YOUR ASSIGNMENT.
Examine the entries and show every line in which the word "orange" is found.

RECORDS FOR PROCESSING.
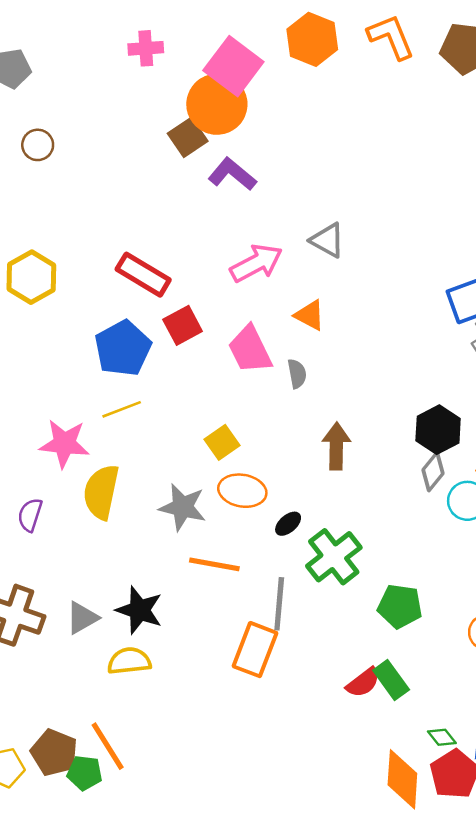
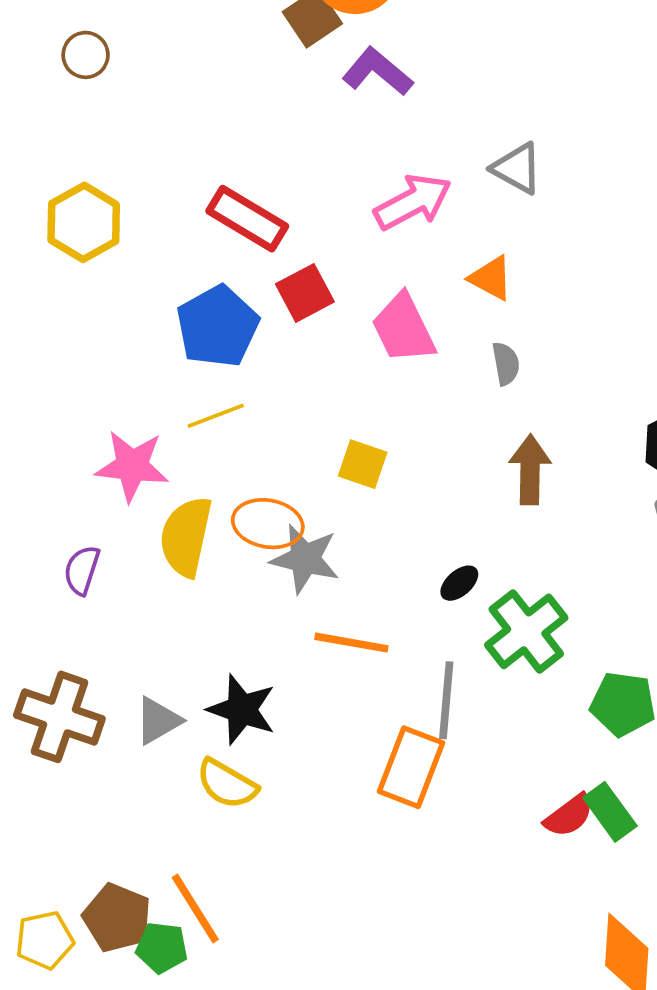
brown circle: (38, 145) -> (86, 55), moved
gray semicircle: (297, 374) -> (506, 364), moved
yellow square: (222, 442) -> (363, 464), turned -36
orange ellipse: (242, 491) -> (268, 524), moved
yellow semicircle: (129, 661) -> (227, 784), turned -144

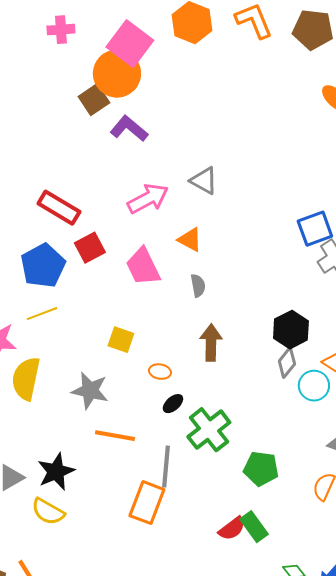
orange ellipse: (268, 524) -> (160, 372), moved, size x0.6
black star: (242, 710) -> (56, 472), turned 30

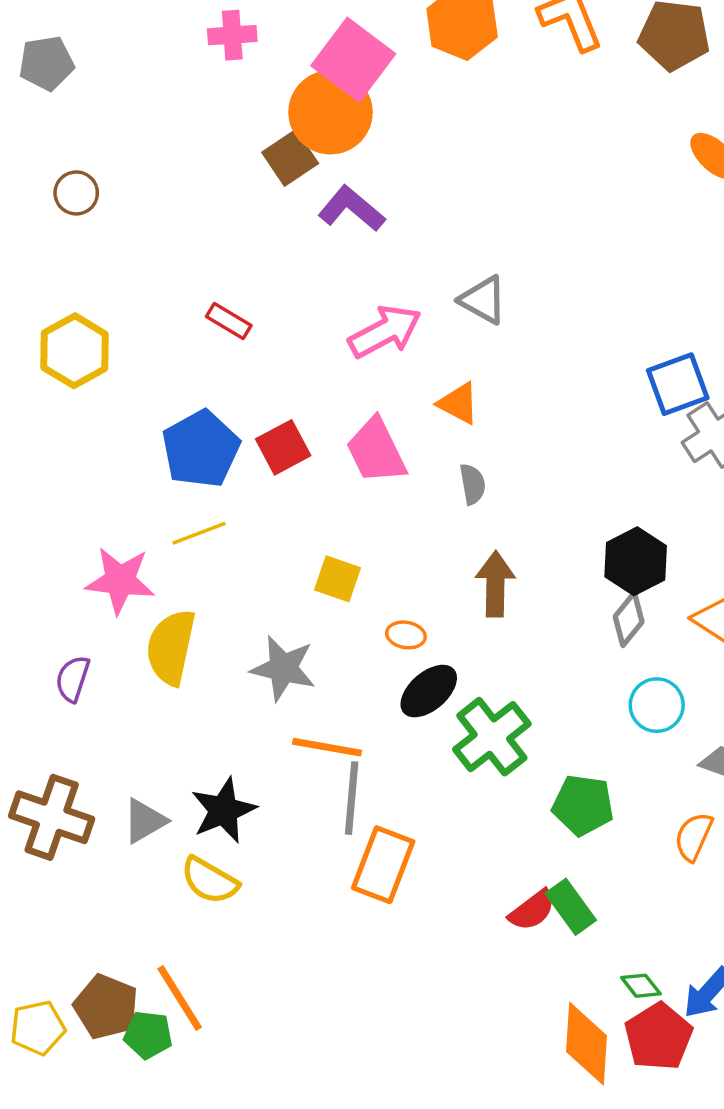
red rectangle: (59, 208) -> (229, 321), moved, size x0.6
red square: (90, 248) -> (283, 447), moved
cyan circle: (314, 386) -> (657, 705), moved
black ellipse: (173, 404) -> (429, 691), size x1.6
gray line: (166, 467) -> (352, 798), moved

EXERCISE ANSWER.
orange ellipse: (242, 491) -> (268, 524), moved
orange ellipse: (268, 524) -> (160, 372), moved, size x0.6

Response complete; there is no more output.